__Directions for this task__.
The data below should be restated word for word, with every picture omitted.

__Record extracts__.
_ _ _
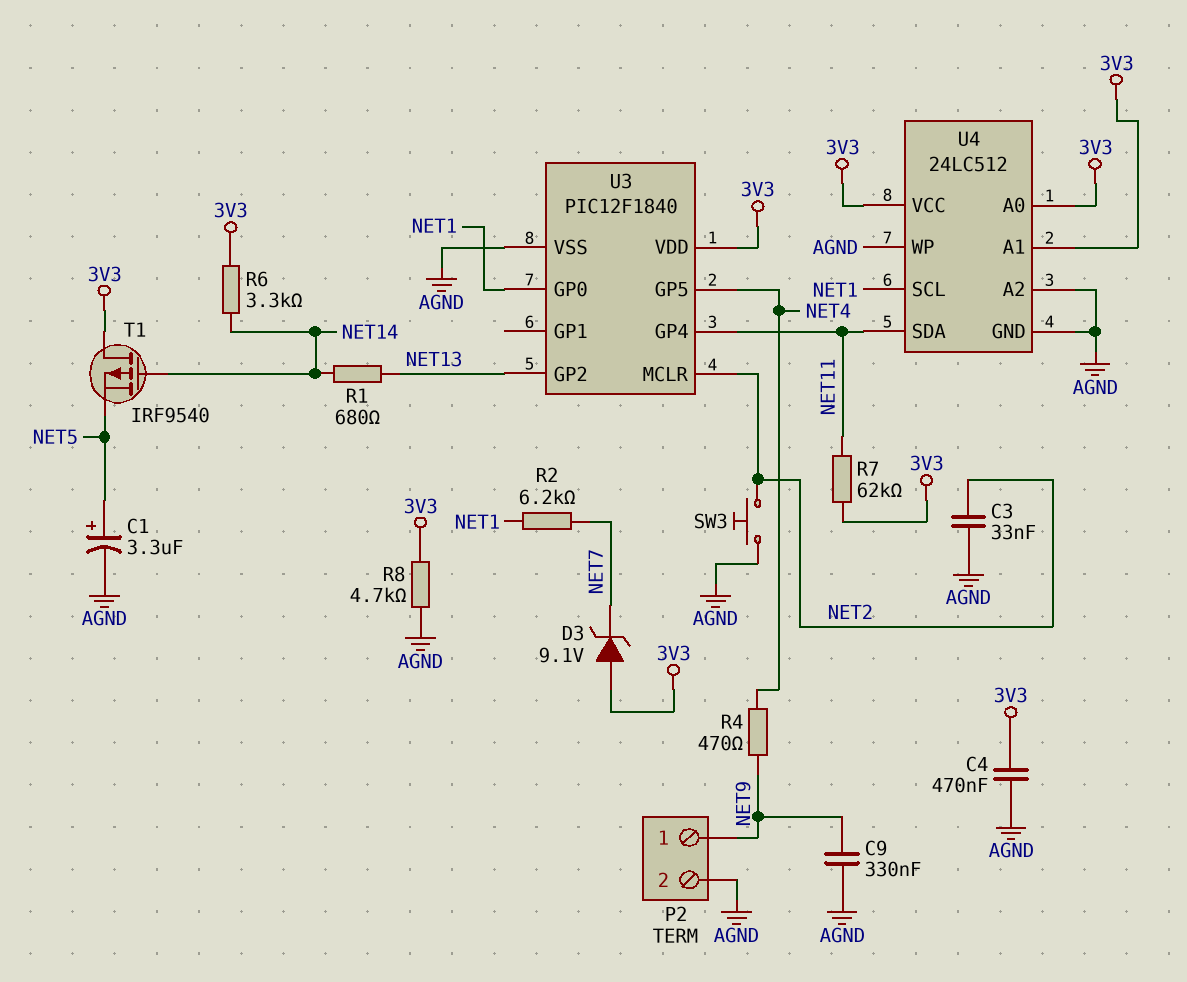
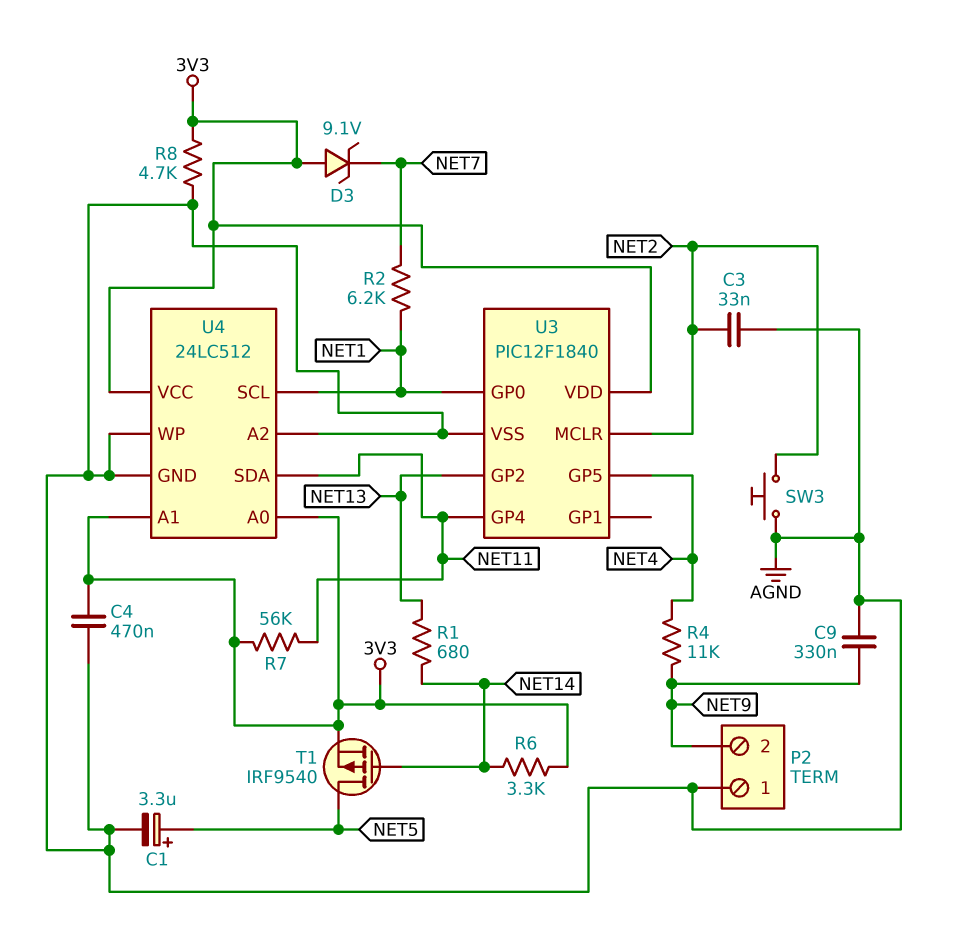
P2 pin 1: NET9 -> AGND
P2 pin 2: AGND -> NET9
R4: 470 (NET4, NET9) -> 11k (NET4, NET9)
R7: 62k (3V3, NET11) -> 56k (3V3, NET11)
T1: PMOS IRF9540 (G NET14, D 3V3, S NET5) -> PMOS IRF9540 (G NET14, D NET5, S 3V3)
_ _ _
__Written reply__.
P2 pin 1: NET9 -> AGND
P2 pin 2: AGND -> NET9
R4: 470 (NET4, NET9) -> 11k (NET4, NET9)
R7: 62k (3V3, NET11) -> 56k (3V3, NET11)
T1: PMOS IRF9540 (G NET14, D 3V3, S NET5) -> PMOS IRF9540 (G NET14, D NET5, S 3V3)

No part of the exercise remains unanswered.